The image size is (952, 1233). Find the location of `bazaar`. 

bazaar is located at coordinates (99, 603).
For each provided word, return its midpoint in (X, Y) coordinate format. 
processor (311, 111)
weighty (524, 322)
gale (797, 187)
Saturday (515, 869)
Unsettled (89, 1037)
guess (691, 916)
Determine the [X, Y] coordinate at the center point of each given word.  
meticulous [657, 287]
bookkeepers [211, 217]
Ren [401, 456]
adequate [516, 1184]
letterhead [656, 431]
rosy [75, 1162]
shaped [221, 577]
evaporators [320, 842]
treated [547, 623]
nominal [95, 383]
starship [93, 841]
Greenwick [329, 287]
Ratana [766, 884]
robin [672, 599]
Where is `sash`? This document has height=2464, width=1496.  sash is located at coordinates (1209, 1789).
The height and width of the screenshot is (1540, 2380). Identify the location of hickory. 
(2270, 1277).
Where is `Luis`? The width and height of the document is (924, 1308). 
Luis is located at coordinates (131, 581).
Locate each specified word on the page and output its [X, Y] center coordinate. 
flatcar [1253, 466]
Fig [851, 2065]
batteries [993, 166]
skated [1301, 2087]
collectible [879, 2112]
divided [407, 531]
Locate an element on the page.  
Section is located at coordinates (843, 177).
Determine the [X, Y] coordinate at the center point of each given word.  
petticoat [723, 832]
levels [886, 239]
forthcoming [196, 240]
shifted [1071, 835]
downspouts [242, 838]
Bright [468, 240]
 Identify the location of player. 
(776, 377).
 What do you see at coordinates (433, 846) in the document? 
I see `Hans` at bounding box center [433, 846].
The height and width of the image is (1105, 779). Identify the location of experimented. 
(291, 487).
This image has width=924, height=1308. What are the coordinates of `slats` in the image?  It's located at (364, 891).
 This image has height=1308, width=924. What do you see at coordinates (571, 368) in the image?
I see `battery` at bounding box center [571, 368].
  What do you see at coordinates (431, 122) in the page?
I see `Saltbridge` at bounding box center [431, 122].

### What you will do
Format the items, from the start up to and including the line with "Ren [401, 456]", as a two-column CSV with the headers input and output. Give one row per lookup with its answer, and put each value in one quoted field with line breaks turned into spaces.

### Output for this task
input,output
"The image size is (952, 1233). Find the location of `bazaar`.","bazaar is located at coordinates (99, 603)."
"For each provided word, return its midpoint in (X, Y) coordinate format. processor","(311, 111)"
"weighty","(524, 322)"
"gale","(797, 187)"
"Saturday","(515, 869)"
"Unsettled","(89, 1037)"
"guess","(691, 916)"
"Determine the [X, Y] coordinate at the center point of each given word. meticulous","[657, 287]"
"bookkeepers","[211, 217]"
"Ren","[401, 456]"